- Directions for this task
From the items below, extract every line that contains the string "downbow" and copy each of those lines in full.

--- Start Records provided ---

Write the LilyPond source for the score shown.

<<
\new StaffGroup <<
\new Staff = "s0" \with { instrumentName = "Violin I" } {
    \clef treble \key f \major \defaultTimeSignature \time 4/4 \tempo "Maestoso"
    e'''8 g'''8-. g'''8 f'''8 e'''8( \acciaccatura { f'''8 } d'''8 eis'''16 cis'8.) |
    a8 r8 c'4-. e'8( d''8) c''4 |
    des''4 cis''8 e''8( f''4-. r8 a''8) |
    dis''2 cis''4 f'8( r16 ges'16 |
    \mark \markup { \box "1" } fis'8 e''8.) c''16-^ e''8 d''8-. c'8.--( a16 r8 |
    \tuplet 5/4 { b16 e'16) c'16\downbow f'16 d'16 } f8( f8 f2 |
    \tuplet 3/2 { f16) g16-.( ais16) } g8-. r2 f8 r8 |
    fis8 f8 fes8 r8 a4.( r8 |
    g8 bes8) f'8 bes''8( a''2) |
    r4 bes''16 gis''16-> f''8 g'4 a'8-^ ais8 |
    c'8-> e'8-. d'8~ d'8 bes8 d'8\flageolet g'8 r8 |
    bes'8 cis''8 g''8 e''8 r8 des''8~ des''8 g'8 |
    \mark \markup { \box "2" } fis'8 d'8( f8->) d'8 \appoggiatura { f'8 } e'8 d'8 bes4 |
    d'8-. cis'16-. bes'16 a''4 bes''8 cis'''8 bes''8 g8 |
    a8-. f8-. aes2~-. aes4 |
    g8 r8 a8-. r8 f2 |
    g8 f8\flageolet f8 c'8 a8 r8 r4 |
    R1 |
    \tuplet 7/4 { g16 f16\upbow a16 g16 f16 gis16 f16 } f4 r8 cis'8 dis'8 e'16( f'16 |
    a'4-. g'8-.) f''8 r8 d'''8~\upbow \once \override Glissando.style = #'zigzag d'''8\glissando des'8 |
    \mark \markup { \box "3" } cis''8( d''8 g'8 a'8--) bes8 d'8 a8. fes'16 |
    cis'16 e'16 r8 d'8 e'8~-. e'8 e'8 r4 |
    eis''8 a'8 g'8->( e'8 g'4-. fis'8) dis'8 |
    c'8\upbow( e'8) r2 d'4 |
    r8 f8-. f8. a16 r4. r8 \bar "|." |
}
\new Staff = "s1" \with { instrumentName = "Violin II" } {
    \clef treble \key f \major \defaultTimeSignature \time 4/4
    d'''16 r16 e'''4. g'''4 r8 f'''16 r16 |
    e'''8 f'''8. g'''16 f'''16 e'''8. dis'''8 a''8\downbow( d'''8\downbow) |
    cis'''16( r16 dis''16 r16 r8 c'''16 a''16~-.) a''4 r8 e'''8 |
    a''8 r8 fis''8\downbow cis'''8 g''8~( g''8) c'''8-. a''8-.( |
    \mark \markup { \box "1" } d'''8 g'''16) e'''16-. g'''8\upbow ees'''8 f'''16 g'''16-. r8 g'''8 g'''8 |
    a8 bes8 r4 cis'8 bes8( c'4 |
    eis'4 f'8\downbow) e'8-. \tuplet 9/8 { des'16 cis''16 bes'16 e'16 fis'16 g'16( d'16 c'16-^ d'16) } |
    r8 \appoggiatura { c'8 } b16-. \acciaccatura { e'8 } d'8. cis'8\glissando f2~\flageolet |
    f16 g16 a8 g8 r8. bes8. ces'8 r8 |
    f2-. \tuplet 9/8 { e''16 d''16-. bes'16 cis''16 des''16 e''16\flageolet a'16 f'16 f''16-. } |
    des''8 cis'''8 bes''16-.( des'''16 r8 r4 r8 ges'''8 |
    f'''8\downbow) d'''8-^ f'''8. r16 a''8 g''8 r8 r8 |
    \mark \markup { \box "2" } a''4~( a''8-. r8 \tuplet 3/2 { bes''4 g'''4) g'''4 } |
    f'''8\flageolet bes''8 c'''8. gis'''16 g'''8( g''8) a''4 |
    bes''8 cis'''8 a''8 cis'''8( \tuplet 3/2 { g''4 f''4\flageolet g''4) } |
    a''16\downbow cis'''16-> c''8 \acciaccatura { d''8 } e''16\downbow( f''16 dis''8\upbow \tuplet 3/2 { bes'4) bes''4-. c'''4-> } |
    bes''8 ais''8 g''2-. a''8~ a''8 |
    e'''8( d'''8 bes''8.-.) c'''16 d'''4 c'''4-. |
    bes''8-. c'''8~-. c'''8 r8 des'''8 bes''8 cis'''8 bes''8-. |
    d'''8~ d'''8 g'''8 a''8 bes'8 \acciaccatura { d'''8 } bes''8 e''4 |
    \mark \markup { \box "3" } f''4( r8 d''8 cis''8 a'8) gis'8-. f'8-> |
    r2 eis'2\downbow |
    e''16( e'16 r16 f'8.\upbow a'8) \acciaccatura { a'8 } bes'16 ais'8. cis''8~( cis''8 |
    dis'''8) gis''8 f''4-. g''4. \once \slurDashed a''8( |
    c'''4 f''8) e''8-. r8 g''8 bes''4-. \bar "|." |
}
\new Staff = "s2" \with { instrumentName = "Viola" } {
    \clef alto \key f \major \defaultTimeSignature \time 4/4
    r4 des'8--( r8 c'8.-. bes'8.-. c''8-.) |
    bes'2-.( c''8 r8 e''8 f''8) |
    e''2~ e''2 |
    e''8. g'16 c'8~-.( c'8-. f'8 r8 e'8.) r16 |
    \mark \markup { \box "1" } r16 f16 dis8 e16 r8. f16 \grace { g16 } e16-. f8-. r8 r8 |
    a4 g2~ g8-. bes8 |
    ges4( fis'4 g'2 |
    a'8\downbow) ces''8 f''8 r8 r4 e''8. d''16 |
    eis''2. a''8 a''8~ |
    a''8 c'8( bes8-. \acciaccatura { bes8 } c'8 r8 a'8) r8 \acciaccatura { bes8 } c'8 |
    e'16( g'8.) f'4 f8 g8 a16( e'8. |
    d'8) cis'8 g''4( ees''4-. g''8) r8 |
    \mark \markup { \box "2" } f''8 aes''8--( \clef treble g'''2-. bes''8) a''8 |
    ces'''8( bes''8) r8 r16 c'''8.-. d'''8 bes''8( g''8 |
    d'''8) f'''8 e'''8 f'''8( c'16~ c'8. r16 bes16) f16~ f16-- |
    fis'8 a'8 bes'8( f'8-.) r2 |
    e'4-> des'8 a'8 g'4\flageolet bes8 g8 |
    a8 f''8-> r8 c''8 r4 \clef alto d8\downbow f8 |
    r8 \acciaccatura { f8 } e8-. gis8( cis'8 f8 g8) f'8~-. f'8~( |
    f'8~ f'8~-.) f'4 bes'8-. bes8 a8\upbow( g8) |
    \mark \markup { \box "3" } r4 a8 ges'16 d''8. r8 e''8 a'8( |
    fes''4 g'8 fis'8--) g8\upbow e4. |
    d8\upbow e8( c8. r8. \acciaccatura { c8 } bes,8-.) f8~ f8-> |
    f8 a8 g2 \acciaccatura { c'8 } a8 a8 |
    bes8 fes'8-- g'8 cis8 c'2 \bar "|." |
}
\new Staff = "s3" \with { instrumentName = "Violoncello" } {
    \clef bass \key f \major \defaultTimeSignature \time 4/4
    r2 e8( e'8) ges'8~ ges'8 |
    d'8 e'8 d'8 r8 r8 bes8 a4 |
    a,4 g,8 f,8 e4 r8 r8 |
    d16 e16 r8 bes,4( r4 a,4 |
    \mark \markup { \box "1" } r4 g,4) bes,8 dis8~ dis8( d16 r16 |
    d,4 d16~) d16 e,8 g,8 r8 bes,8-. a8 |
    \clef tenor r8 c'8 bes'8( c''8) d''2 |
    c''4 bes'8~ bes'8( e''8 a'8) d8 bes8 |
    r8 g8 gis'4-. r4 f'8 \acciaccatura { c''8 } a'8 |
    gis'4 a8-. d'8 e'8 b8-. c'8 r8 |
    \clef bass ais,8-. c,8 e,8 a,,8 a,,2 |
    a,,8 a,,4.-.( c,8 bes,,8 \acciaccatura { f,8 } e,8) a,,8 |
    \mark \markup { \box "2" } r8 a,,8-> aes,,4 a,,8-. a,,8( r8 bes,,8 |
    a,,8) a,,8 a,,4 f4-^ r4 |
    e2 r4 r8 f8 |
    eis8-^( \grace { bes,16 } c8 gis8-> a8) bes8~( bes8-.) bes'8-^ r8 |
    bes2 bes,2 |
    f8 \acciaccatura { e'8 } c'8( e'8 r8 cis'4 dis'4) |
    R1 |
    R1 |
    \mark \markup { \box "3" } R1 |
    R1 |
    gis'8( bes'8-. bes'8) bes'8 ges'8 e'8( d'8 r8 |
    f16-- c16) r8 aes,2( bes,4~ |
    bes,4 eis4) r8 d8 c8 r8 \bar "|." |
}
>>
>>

--- End Records provided ---

- Full solution
    \tuplet 5/4 { b16 e'16) c'16\downbow f'16 d'16 } f8( f8 f2 |
    e'''8 f'''8. g'''16 f'''16 e'''8. dis'''8 a''8\downbow( d'''8\downbow) |
    a''8 r8 fis''8\downbow cis'''8 g''8~( g''8) c'''8-. a''8-.( |
    eis'4 f'8\downbow) e'8-. \tuplet 9/8 { des'16 cis''16 bes'16 e'16 fis'16 g'16( d'16 c'16-^ d'16) } |
    f'''8\downbow) d'''8-^ f'''8. r16 a''8 g''8 r8 r8 |
    a''16\downbow cis'''16-> c''8 \acciaccatura { d''8 } e''16\downbow( f''16 dis''8\upbow \tuplet 3/2 { bes'4) bes''4-. c'''4-> } |
    r2 eis'2\downbow |
    a'8\downbow) ces''8 f''8 r8 r4 e''8. d''16 |
    a8 f''8-> r8 c''8 r4 \clef alto d8\downbow f8 |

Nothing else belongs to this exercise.